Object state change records
# # # # #

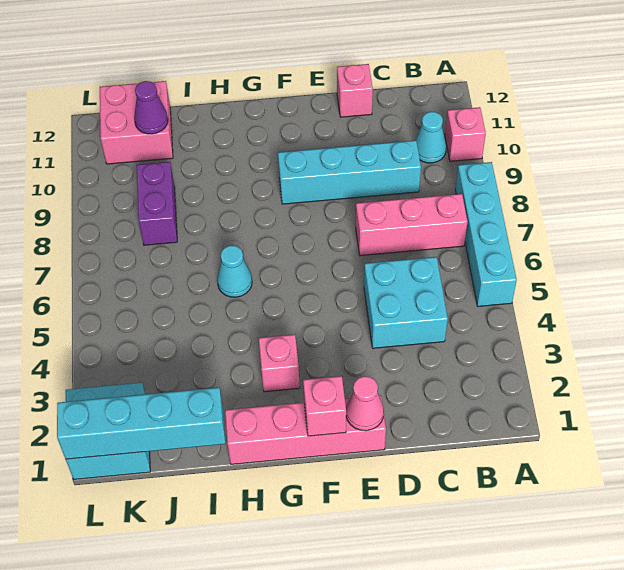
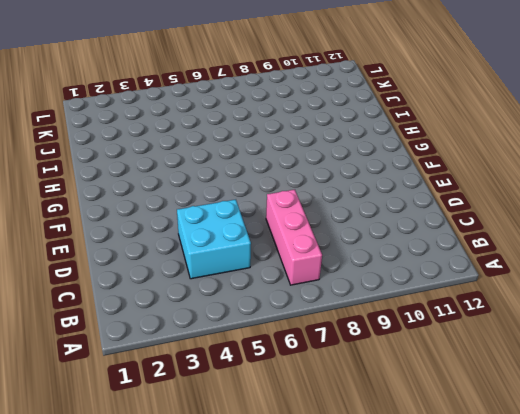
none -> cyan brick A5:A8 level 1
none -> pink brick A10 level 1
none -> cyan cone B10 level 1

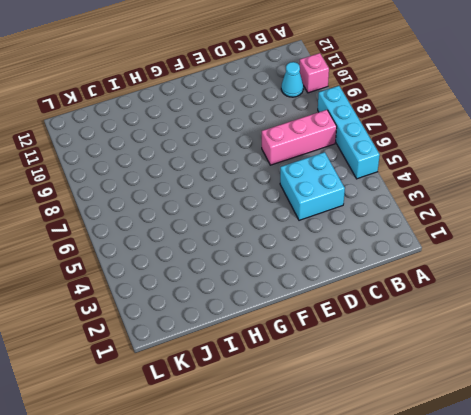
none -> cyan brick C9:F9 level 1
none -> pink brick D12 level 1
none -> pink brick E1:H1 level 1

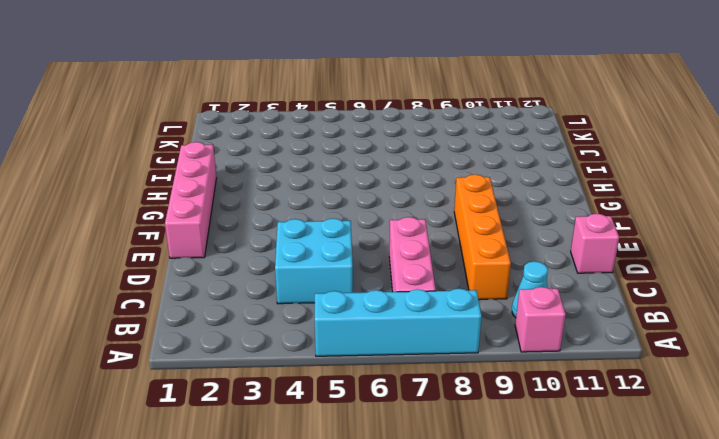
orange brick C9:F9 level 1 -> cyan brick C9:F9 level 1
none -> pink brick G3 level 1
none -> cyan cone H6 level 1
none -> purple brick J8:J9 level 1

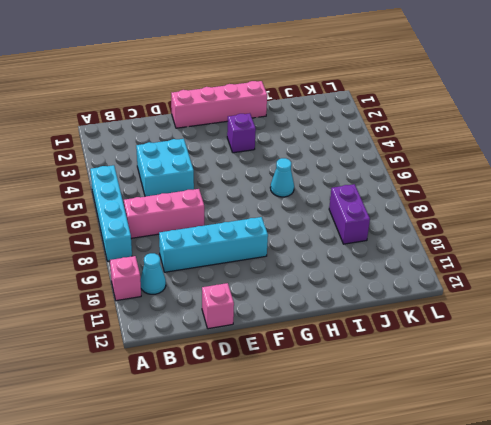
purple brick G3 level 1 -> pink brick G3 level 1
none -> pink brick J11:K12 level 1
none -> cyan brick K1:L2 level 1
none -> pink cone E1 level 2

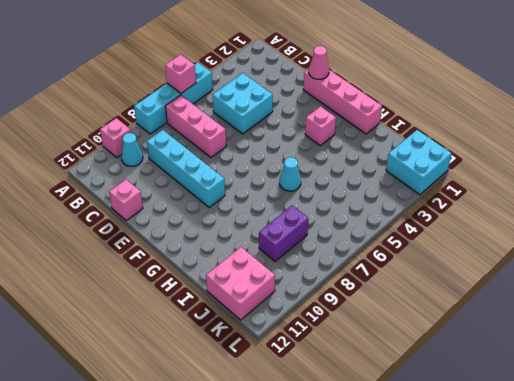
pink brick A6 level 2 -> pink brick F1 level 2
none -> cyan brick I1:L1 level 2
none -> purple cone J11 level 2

# # # # #

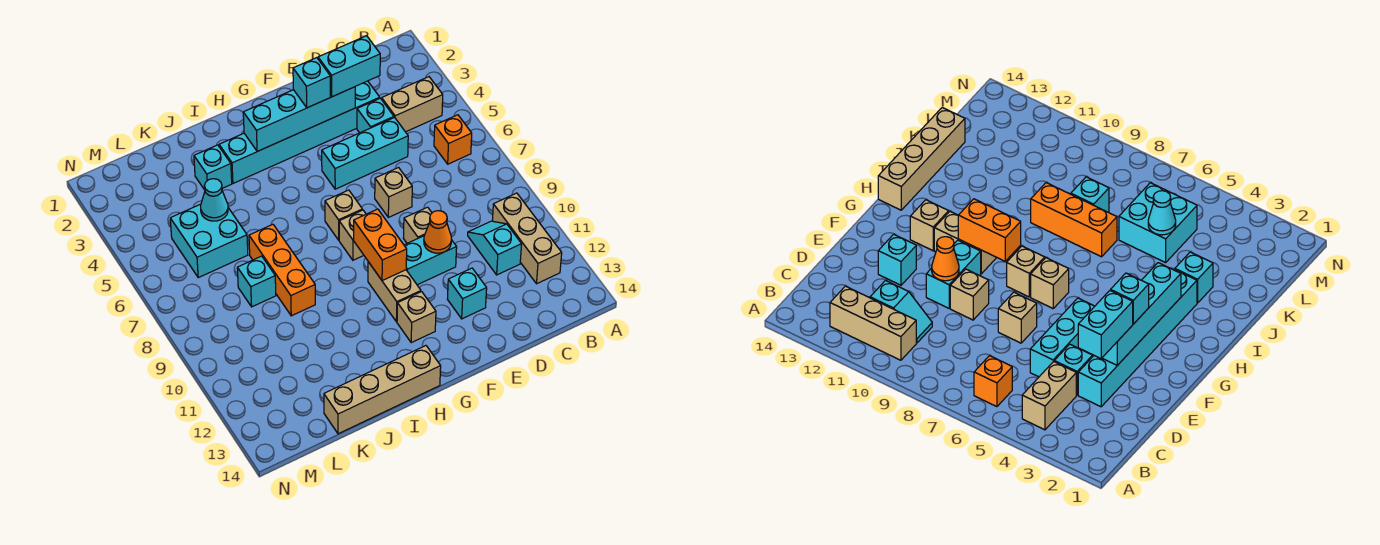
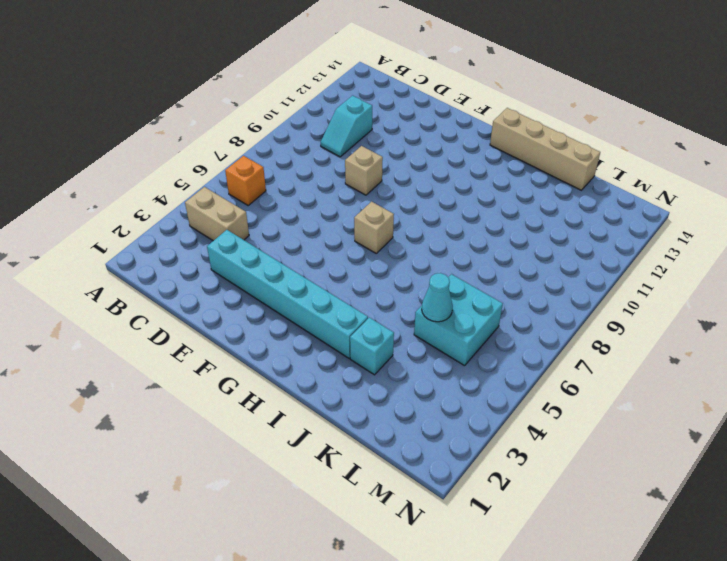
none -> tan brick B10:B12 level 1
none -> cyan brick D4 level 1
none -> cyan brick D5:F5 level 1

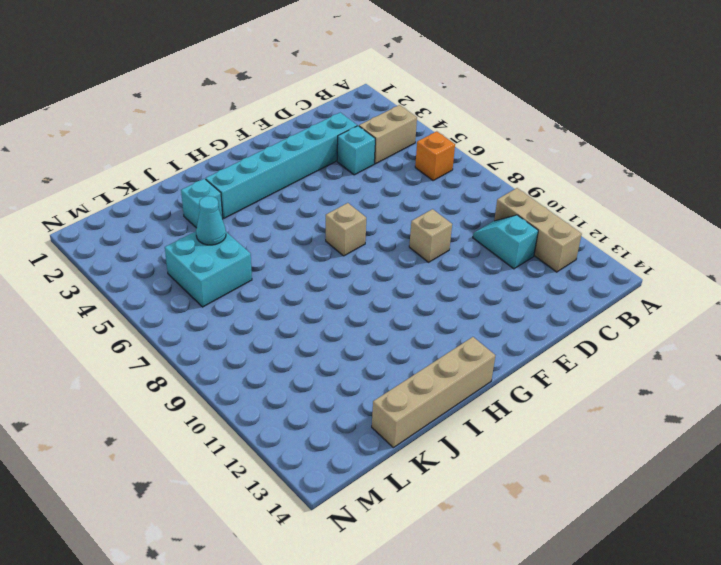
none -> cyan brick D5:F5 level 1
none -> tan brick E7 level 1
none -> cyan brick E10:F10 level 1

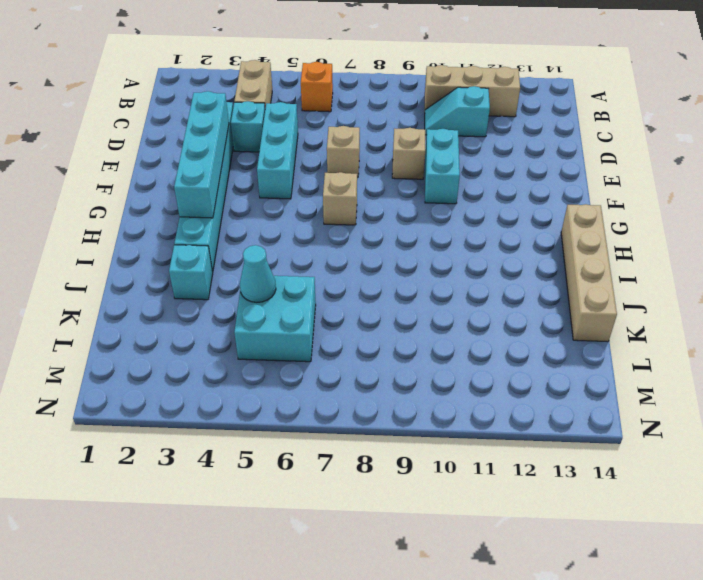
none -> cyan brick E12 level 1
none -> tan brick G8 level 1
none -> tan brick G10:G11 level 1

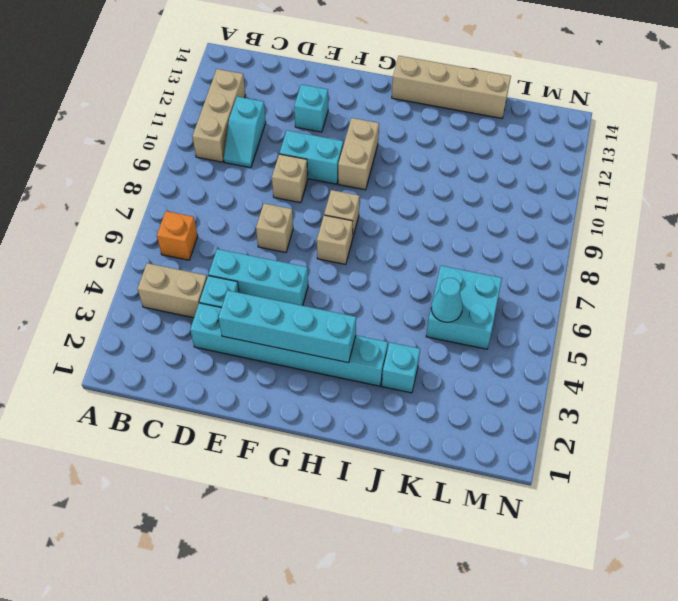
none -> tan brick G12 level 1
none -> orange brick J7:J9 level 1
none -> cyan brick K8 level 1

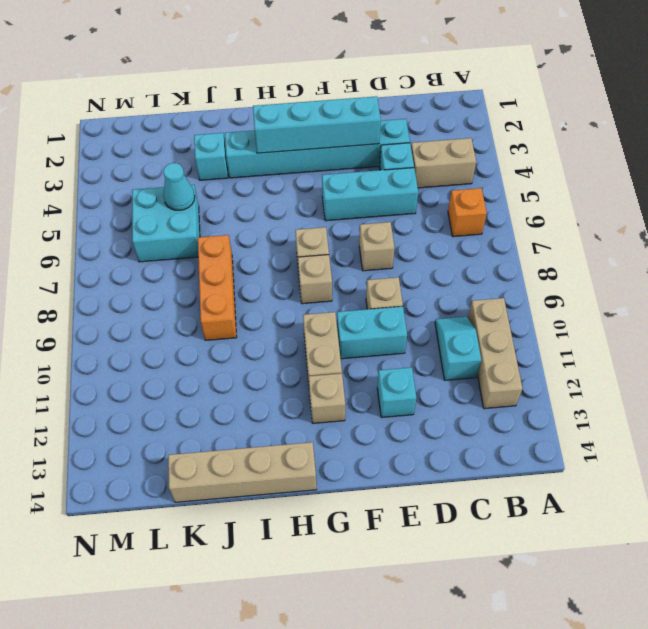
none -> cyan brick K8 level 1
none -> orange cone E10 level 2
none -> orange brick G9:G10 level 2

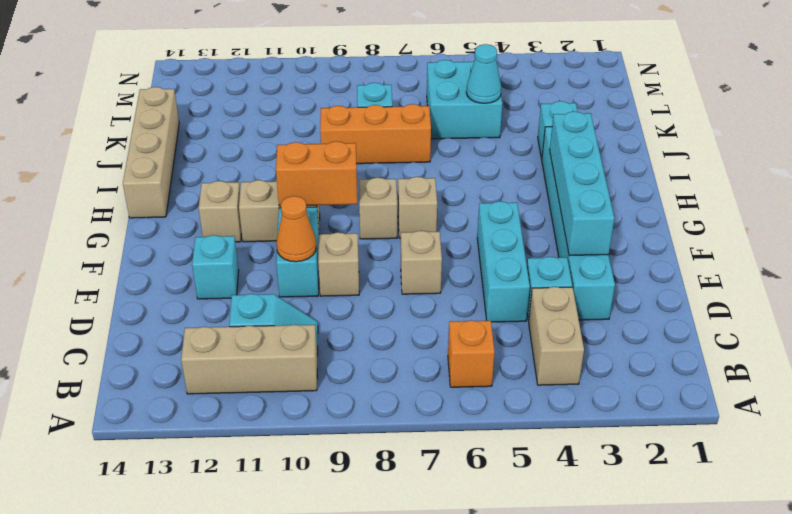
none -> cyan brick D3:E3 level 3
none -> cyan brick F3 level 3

# # # # #

Problem description -> Would you transcribe the lines above exactly, going from the line bearing "none -> pink brick E1:H1 level 1" through the line bearing "none -> purple cone J11 level 2", and drop the pictures from the copy?

Finished exercise ->
none -> pink brick E1:H1 level 1

orange brick C9:F9 level 1 -> cyan brick C9:F9 level 1
none -> pink brick G3 level 1
none -> cyan cone H6 level 1
none -> purple brick J8:J9 level 1

purple brick G3 level 1 -> pink brick G3 level 1
none -> pink brick J11:K12 level 1
none -> cyan brick K1:L2 level 1
none -> pink cone E1 level 2

pink brick A6 level 2 -> pink brick F1 level 2
none -> cyan brick I1:L1 level 2
none -> purple cone J11 level 2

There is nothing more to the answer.